▶ Data to use:

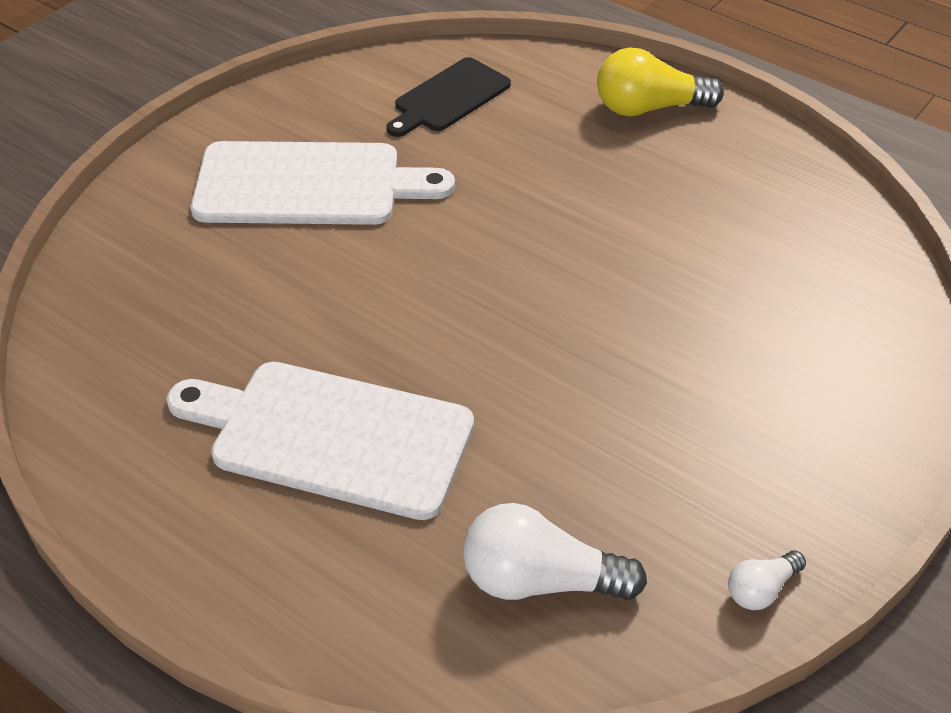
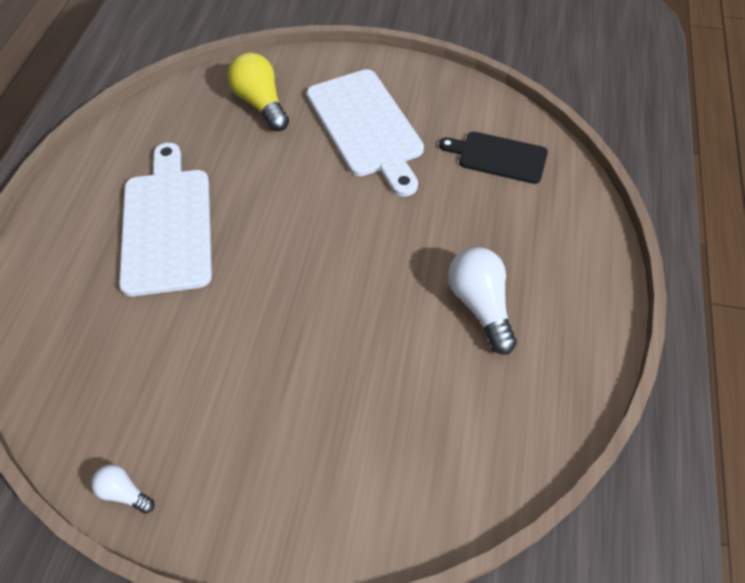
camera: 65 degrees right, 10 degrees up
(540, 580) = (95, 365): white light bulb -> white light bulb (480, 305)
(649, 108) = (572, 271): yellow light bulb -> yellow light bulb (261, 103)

---

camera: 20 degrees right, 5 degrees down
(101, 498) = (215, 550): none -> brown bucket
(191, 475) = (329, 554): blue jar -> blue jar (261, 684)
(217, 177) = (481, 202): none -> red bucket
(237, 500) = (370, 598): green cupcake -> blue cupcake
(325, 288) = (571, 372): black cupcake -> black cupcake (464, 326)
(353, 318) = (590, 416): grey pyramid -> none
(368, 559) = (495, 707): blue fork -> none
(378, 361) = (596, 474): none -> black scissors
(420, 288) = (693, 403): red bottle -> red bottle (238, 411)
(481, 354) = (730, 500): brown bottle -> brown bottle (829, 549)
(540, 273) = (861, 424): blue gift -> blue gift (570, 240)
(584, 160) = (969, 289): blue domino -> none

▶ What this task involves: Only lines containing the word "camera" should appear in the answer, and every such line from the records above must be there.

▶ Result:
camera: 65 degrees right, 10 degrees up
camera: 20 degrees right, 5 degrees down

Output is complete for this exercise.